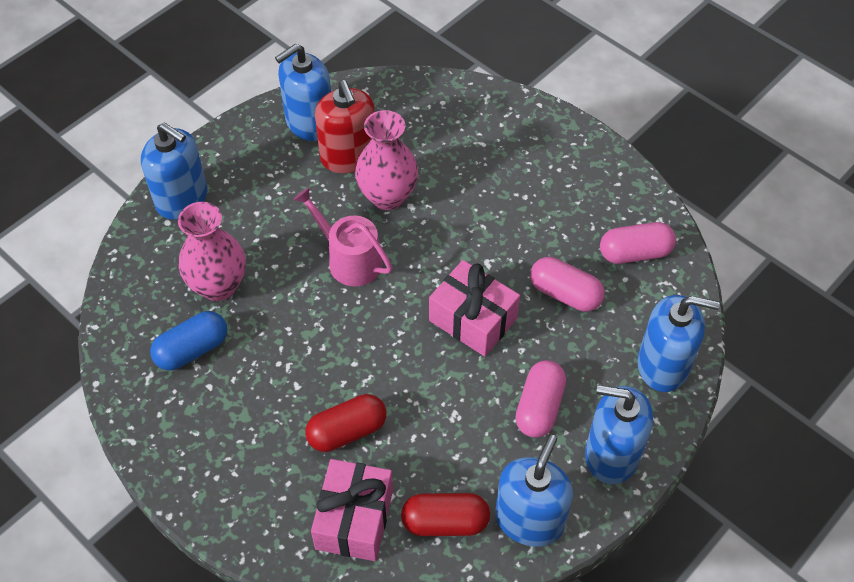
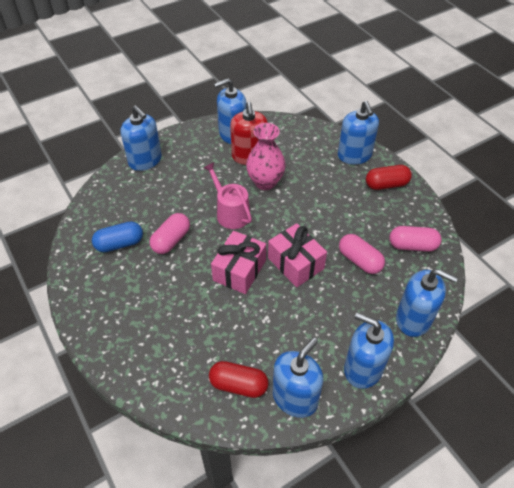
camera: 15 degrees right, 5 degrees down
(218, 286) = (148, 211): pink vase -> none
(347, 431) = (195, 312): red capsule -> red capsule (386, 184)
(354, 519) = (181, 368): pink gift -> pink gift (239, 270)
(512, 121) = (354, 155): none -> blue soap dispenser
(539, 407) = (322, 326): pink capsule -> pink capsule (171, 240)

--

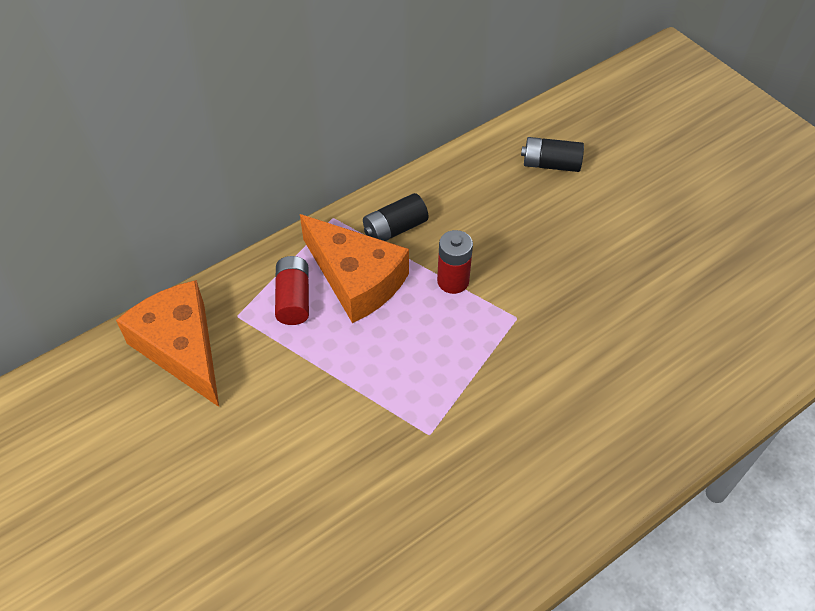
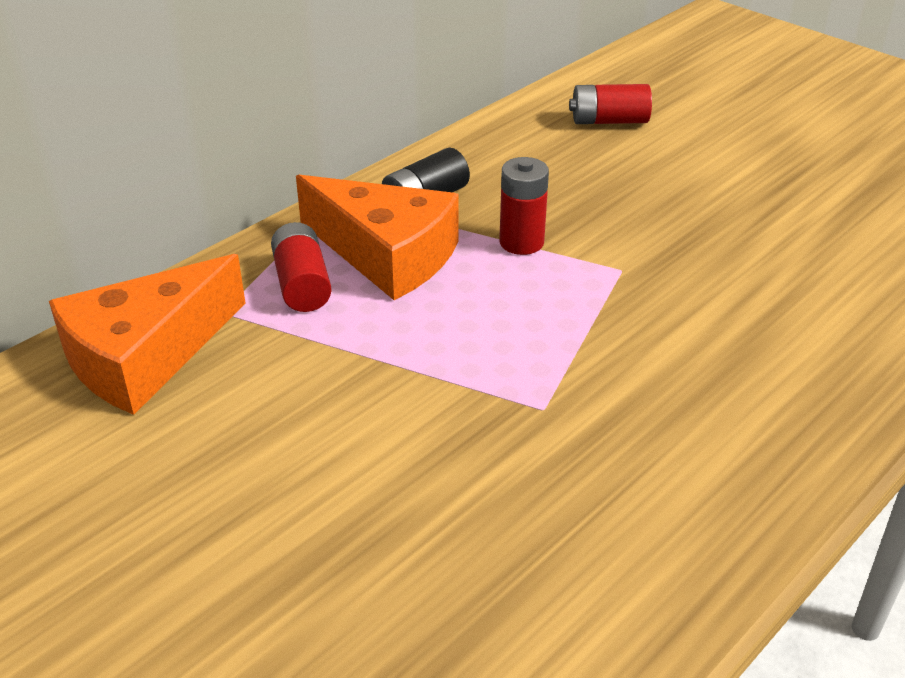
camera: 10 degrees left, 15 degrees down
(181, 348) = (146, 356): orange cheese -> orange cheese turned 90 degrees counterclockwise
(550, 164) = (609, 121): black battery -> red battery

▶ Activity
Beginning at the line with "(181, 348) = (146, 356): orange" and stopping after the line with "(550, 164) = (609, 121): black", please write out every line of the data above exactly and nothing else.

▶ Task solution
(181, 348) = (146, 356): orange cheese -> orange cheese turned 90 degrees counterclockwise
(550, 164) = (609, 121): black battery -> red battery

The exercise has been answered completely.